Task:
Look below for the line with "white cutting board: 4 -> 3". Extract that line and each one after it through the last, word for word.

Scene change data
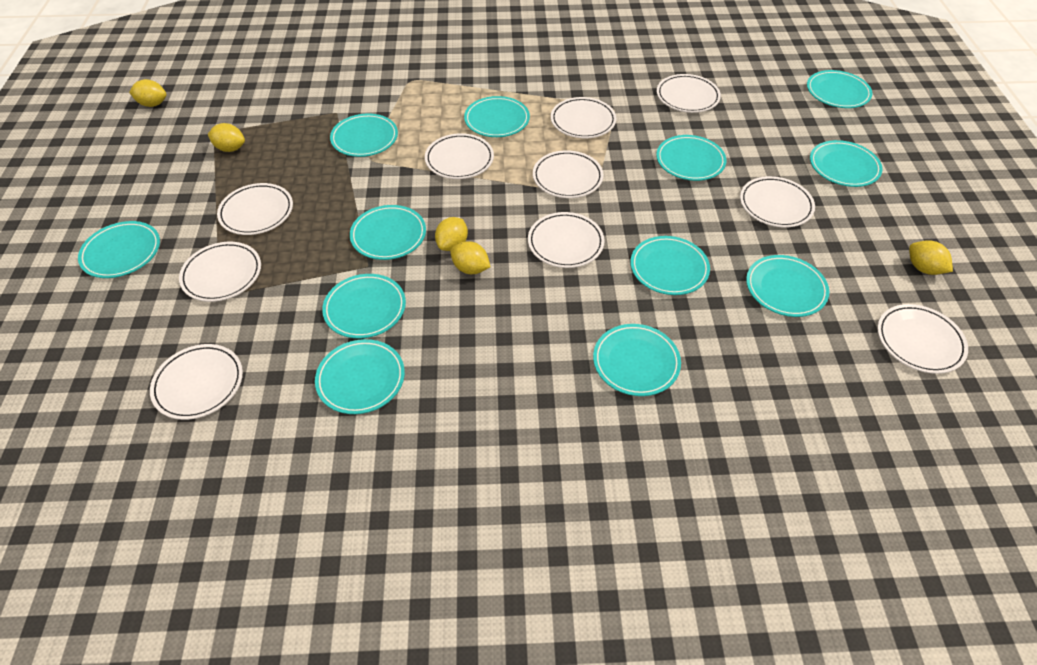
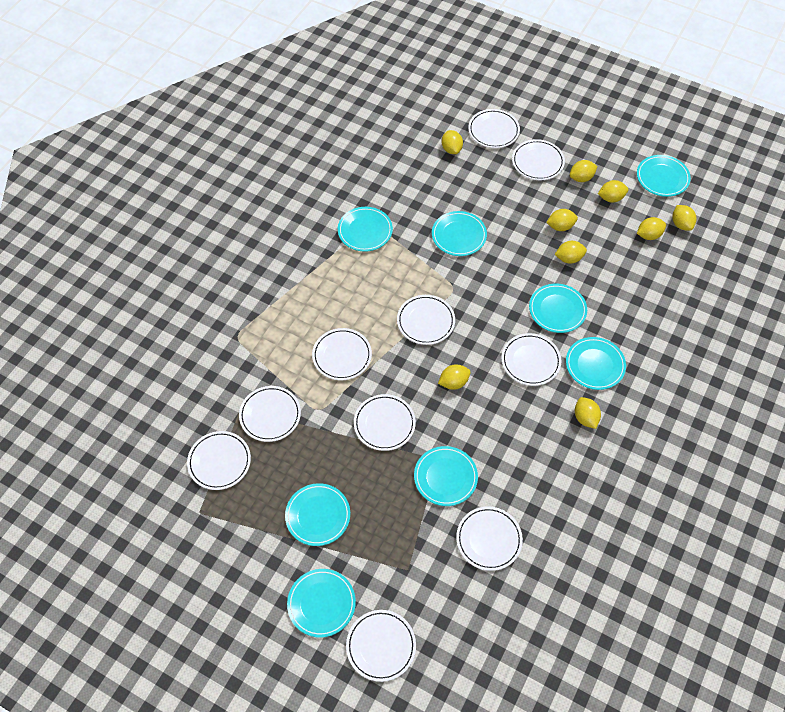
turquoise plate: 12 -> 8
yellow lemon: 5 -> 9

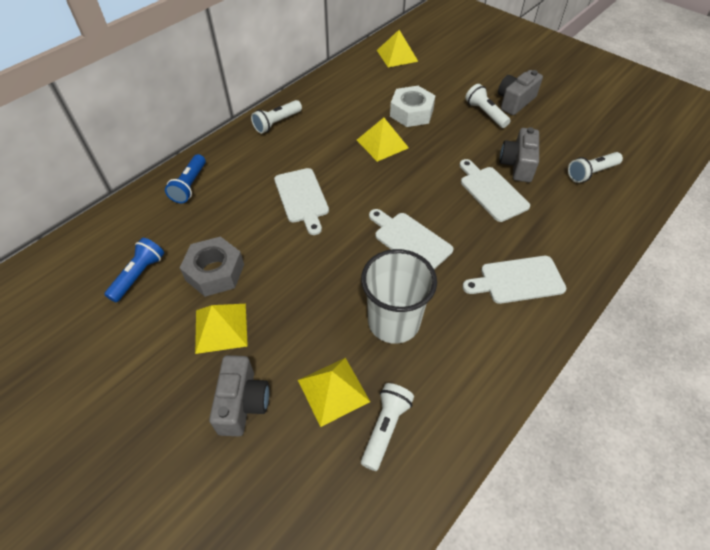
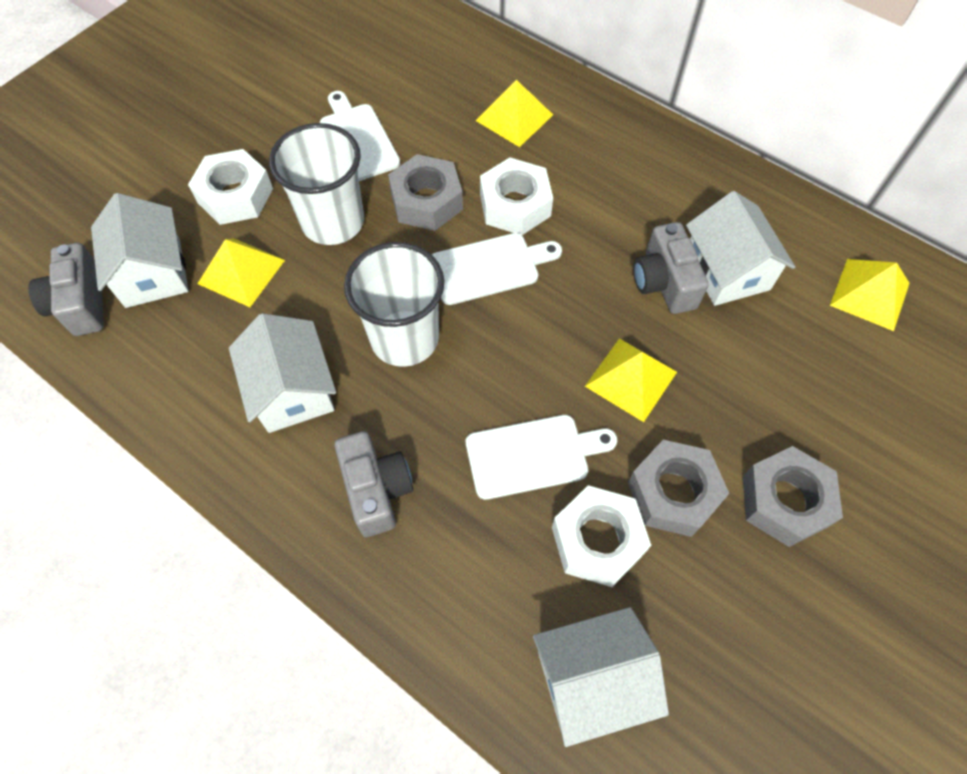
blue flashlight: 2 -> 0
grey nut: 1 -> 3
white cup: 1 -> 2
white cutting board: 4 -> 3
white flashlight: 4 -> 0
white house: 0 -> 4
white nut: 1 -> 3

Response to the exercise:
white cutting board: 4 -> 3
white flashlight: 4 -> 0
white house: 0 -> 4
white nut: 1 -> 3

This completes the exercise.